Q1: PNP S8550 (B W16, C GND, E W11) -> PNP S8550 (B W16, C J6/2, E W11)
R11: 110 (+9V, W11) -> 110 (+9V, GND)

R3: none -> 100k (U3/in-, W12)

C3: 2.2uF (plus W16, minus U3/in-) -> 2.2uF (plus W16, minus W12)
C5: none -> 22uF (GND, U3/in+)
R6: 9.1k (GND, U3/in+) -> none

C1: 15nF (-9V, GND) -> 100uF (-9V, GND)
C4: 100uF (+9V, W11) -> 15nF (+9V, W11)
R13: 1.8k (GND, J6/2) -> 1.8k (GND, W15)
════
- **Task directions**: Once more, write out the records in full, exactly as they appear.

- **Exercise solution**:
Q1: PNP S8550 (B W16, C GND, E W11) -> PNP S8550 (B W16, C J6/2, E W11)
R11: 110 (+9V, W11) -> 110 (+9V, GND)

R3: none -> 100k (U3/in-, W12)

C3: 2.2uF (plus W16, minus U3/in-) -> 2.2uF (plus W16, minus W12)
C5: none -> 22uF (GND, U3/in+)
R6: 9.1k (GND, U3/in+) -> none

C1: 15nF (-9V, GND) -> 100uF (-9V, GND)
C4: 100uF (+9V, W11) -> 15nF (+9V, W11)
R13: 1.8k (GND, J6/2) -> 1.8k (GND, W15)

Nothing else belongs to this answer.